* _TRY IT_
Your task is to copy every line below that contains the word "plate".

* _RECORDS FOR THE EXERCISE_

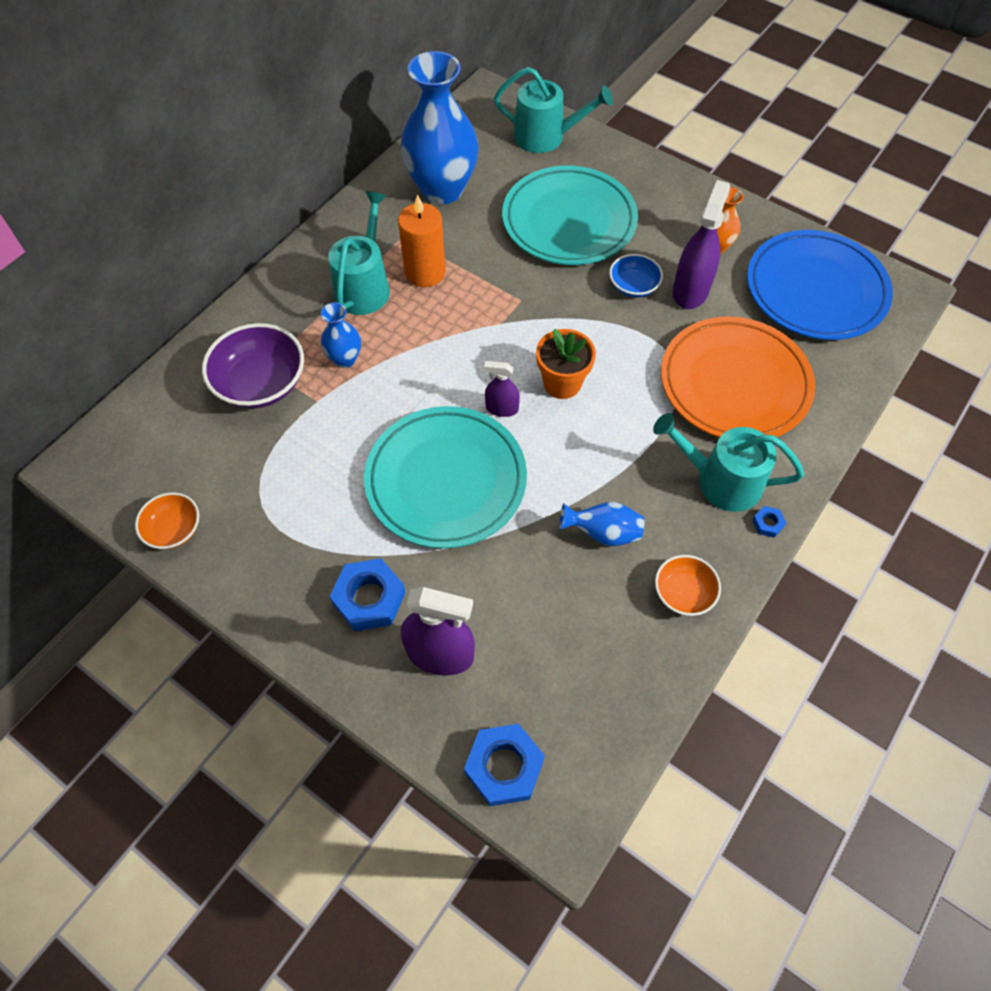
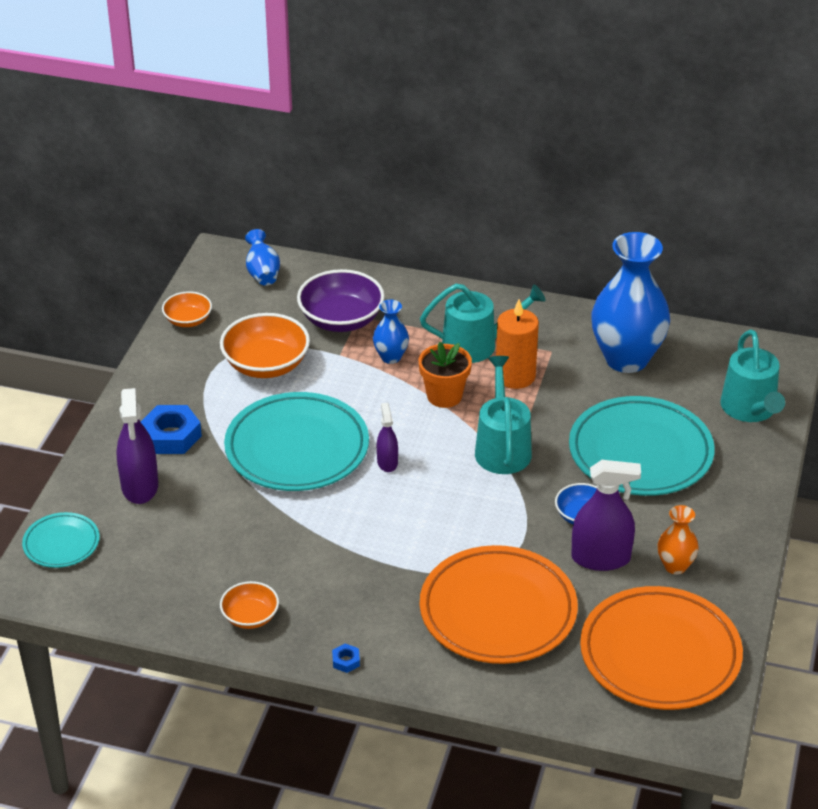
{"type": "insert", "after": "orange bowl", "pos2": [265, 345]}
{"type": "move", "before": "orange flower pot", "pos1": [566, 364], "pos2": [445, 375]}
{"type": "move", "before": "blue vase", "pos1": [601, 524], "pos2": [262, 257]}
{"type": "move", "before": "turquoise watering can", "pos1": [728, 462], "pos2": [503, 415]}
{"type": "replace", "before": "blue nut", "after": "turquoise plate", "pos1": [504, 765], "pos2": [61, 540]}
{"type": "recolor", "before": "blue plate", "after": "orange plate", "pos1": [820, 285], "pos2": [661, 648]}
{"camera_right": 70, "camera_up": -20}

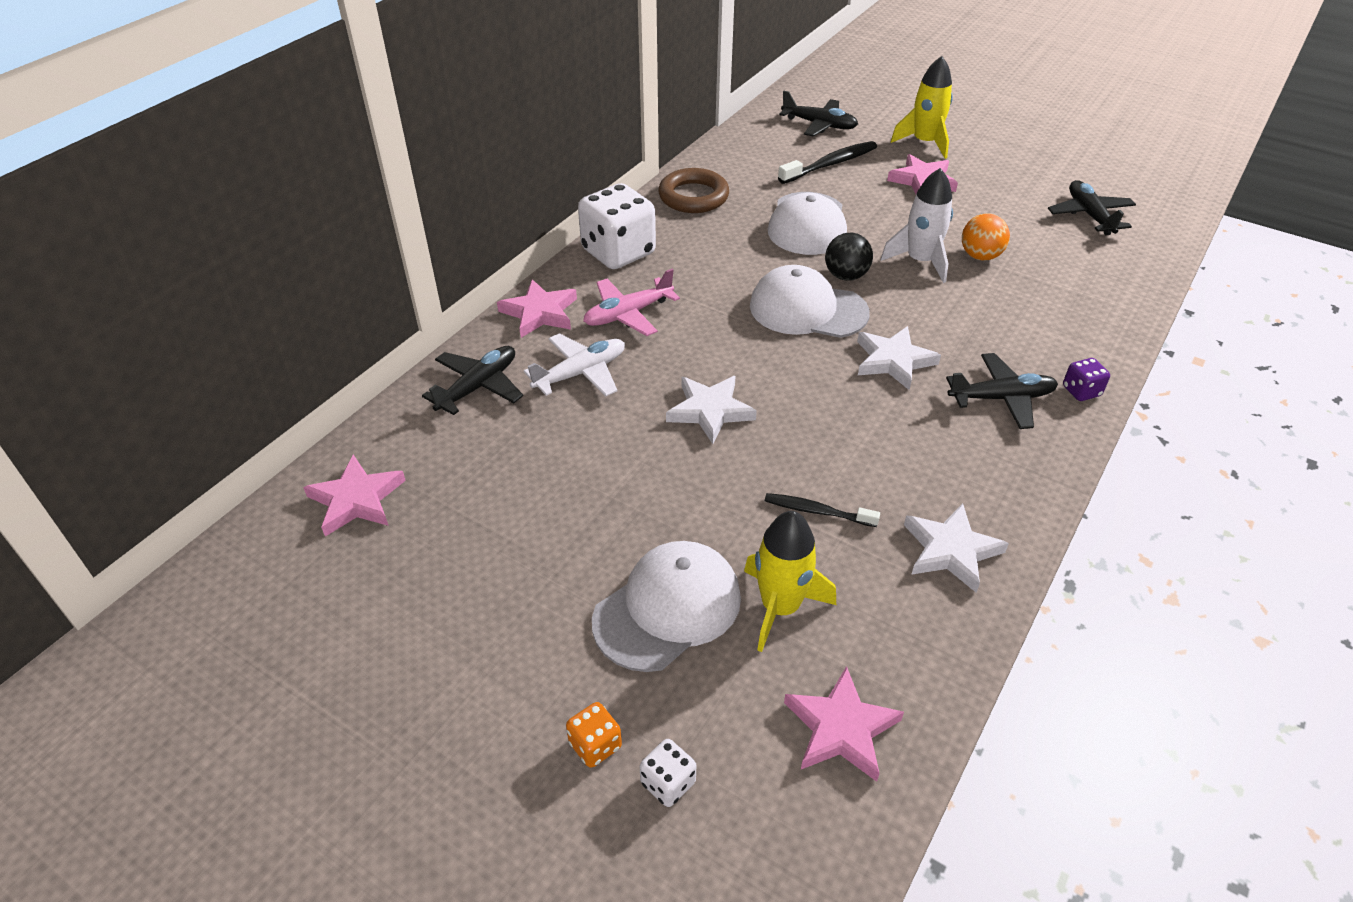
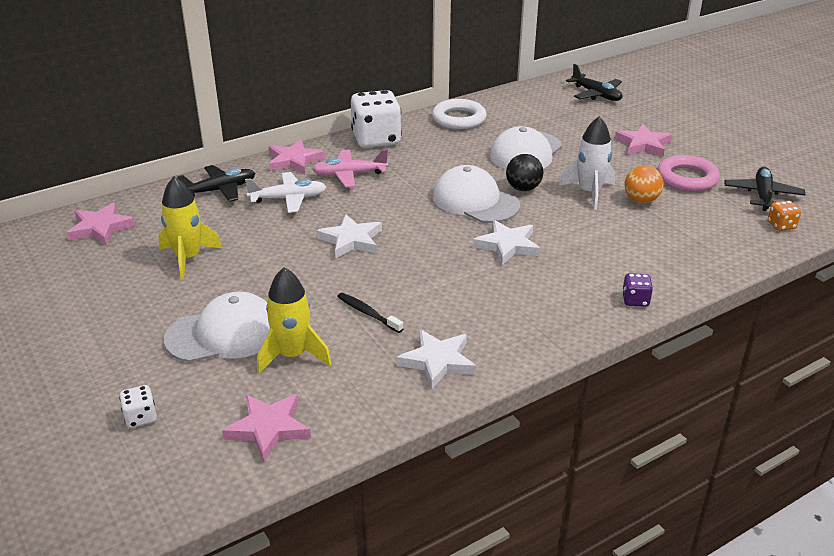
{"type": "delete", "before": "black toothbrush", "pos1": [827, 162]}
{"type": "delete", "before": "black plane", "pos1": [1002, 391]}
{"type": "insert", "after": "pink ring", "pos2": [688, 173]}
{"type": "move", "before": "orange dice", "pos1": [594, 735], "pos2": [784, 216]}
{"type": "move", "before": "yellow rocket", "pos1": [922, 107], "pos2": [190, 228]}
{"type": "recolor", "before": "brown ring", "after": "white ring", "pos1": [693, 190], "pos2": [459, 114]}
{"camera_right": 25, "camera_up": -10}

--

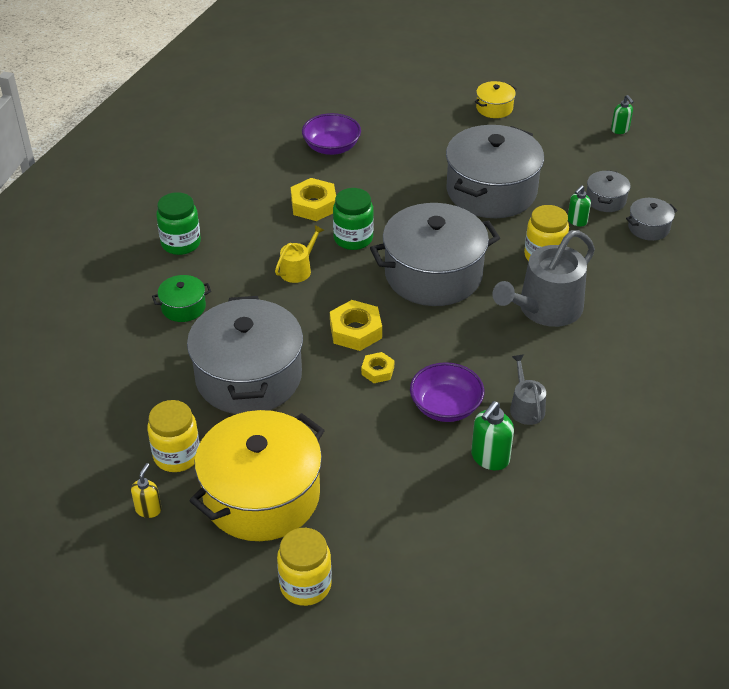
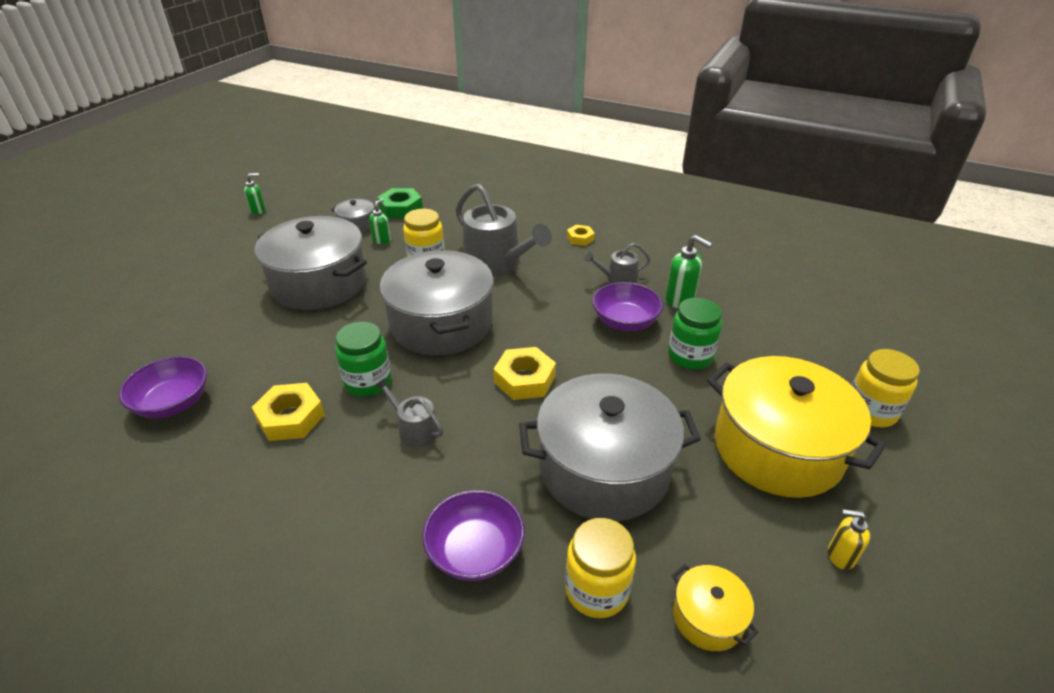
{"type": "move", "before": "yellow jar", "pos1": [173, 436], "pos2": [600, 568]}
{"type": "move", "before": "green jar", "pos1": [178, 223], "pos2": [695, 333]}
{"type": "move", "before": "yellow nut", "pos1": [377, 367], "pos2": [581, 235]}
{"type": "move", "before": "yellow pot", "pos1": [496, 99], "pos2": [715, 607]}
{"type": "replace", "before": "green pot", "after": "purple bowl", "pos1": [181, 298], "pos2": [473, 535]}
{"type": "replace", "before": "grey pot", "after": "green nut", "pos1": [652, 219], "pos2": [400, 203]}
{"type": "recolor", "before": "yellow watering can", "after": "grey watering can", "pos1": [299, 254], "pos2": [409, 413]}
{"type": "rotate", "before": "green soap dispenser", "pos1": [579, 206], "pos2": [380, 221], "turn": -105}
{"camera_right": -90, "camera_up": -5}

...

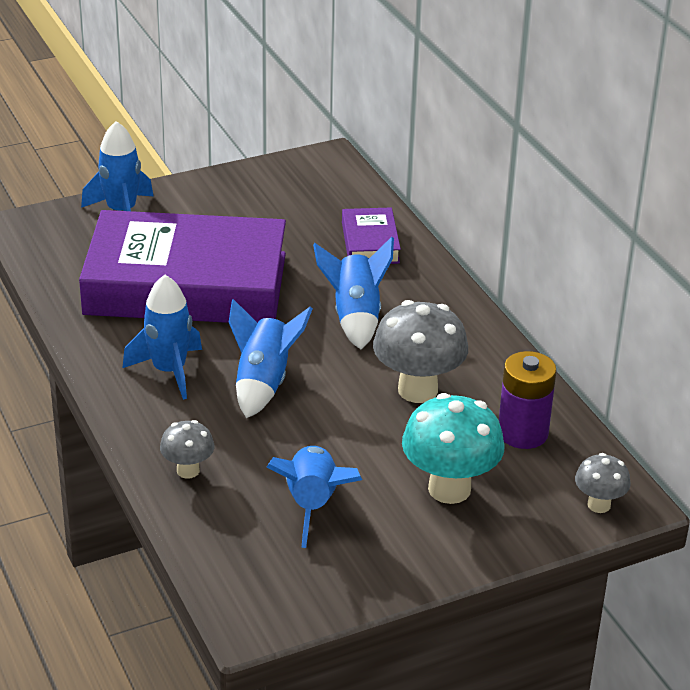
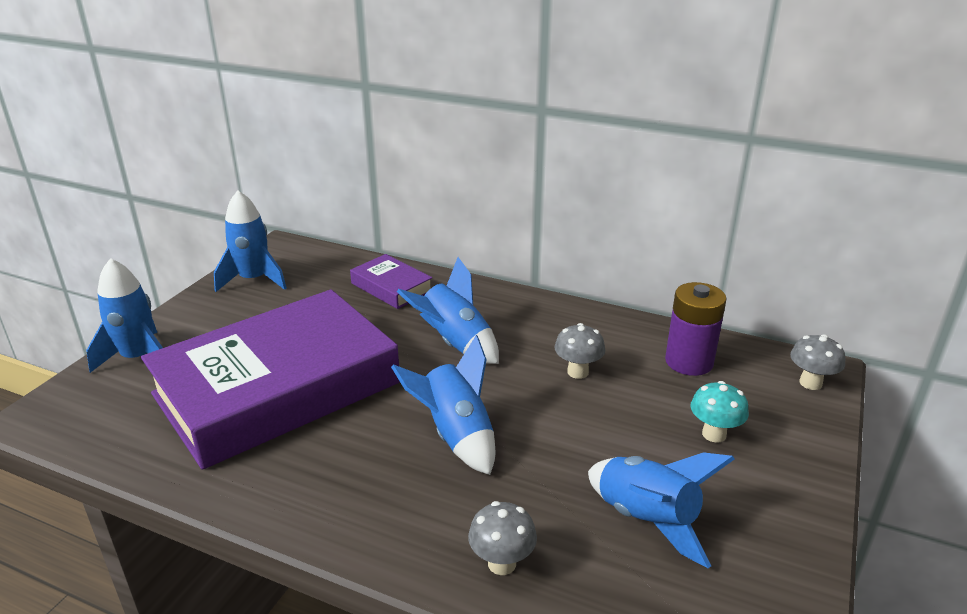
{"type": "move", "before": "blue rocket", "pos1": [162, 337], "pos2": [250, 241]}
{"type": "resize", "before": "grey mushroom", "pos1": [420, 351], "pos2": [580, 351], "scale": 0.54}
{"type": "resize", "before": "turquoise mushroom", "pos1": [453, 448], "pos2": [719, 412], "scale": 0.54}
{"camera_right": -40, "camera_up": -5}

* _ANSWER FOR THIS EXERCISE_
{"type": "replace", "before": "blue nut", "after": "turquoise plate", "pos1": [504, 765], "pos2": [61, 540]}
{"type": "recolor", "before": "blue plate", "after": "orange plate", "pos1": [820, 285], "pos2": [661, 648]}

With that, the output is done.